>>>>>

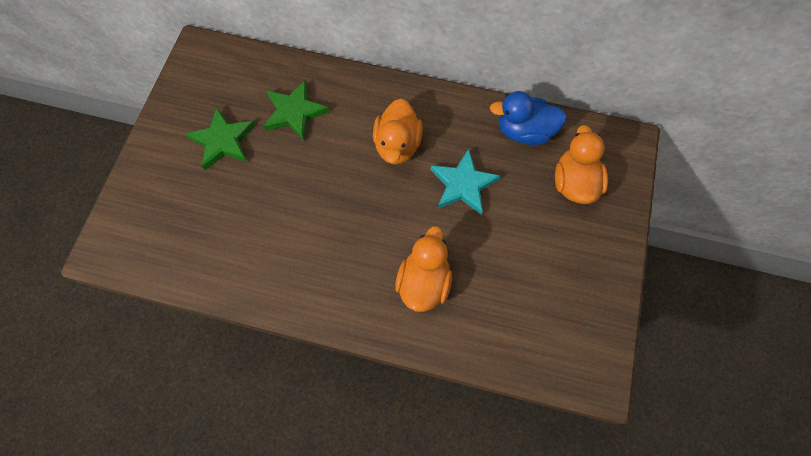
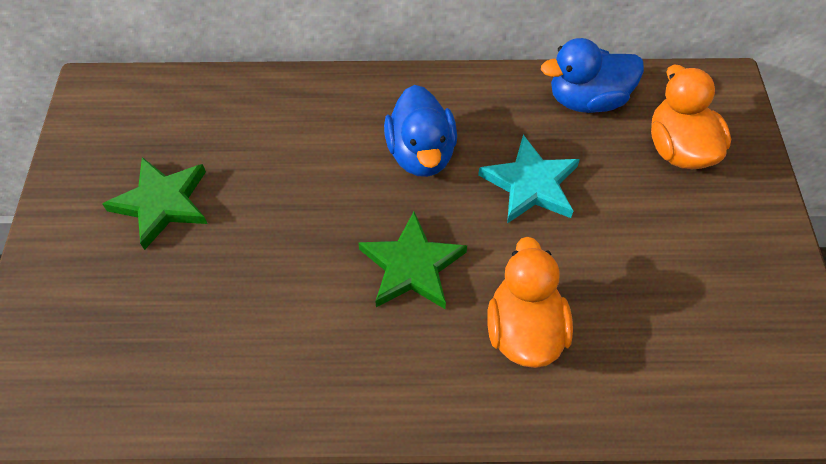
camera: 15 degrees left, 10 degrees down
(295, 112) = (259, 142): green star -> green star (412, 266)
(397, 145) = (421, 154): orange duck -> blue duck

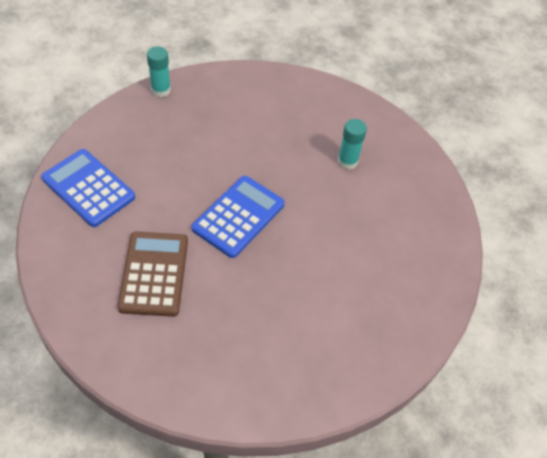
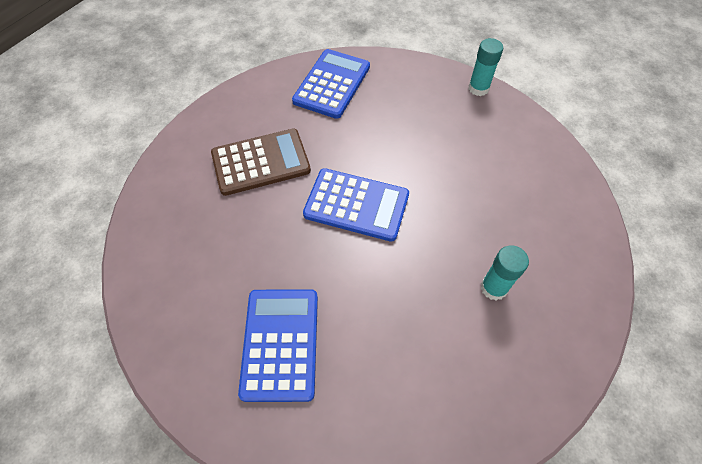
camera: 75 degrees right, 5 degrees up
(343, 308) = (280, 343): none -> blue calculator

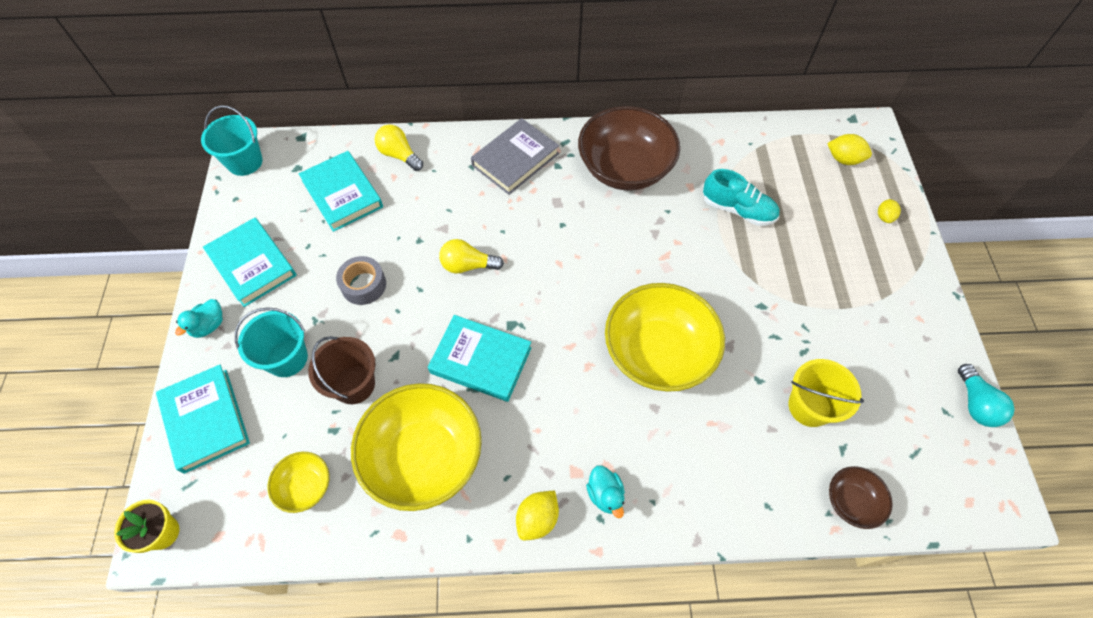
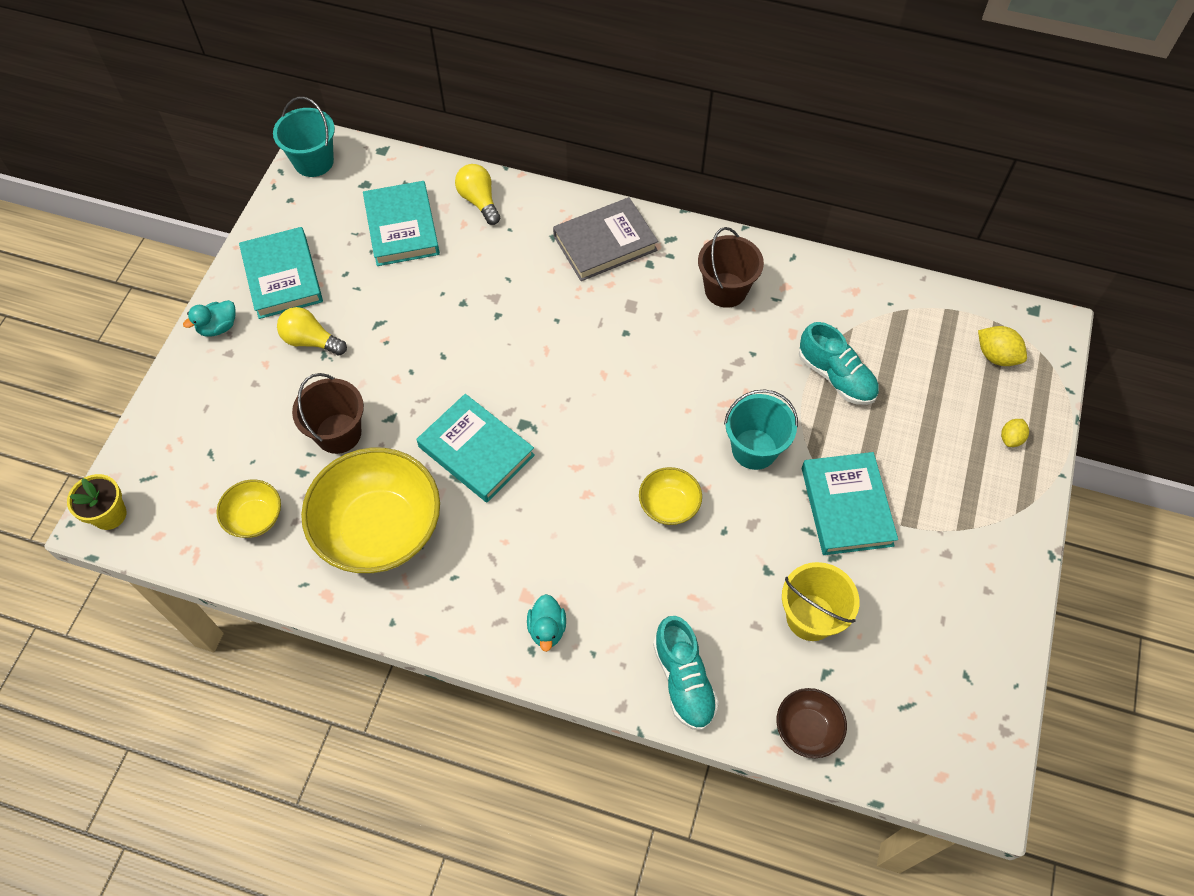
camera: 20 degrees right, 0 degrees up
(205, 420) = (183, 421): turquoise book -> turquoise book (846, 506)
(287, 358) = (282, 385): turquoise bucket -> turquoise bucket (754, 449)
(363, 285) = (387, 333): grey tape -> none
(467, 265) = (503, 346): yellow light bulb -> yellow light bulb (311, 341)
(537, 519) = (468, 628): yellow lemon -> none
(625, 168) = (725, 290): brown bowl -> brown bucket
(658, 353) = (669, 505): yellow bowl -> yellow bowl, size x0.47
(736, 497) = (683, 680): none -> turquoise shoe
(975, 404) = (1006, 679): turquoise light bulb -> none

<<<<<

Put each line of the listing above into the copy exactly, dropping the pictures.

• [FINISHED EXERCISE]:
camera: 15 degrees left, 10 degrees down
(295, 112) = (259, 142): green star -> green star (412, 266)
(397, 145) = (421, 154): orange duck -> blue duck

camera: 75 degrees right, 5 degrees up
(343, 308) = (280, 343): none -> blue calculator

camera: 20 degrees right, 0 degrees up
(205, 420) = (183, 421): turquoise book -> turquoise book (846, 506)
(287, 358) = (282, 385): turquoise bucket -> turquoise bucket (754, 449)
(363, 285) = (387, 333): grey tape -> none
(467, 265) = (503, 346): yellow light bulb -> yellow light bulb (311, 341)
(537, 519) = (468, 628): yellow lemon -> none
(625, 168) = (725, 290): brown bowl -> brown bucket
(658, 353) = (669, 505): yellow bowl -> yellow bowl, size x0.47
(736, 497) = (683, 680): none -> turquoise shoe
(975, 404) = (1006, 679): turquoise light bulb -> none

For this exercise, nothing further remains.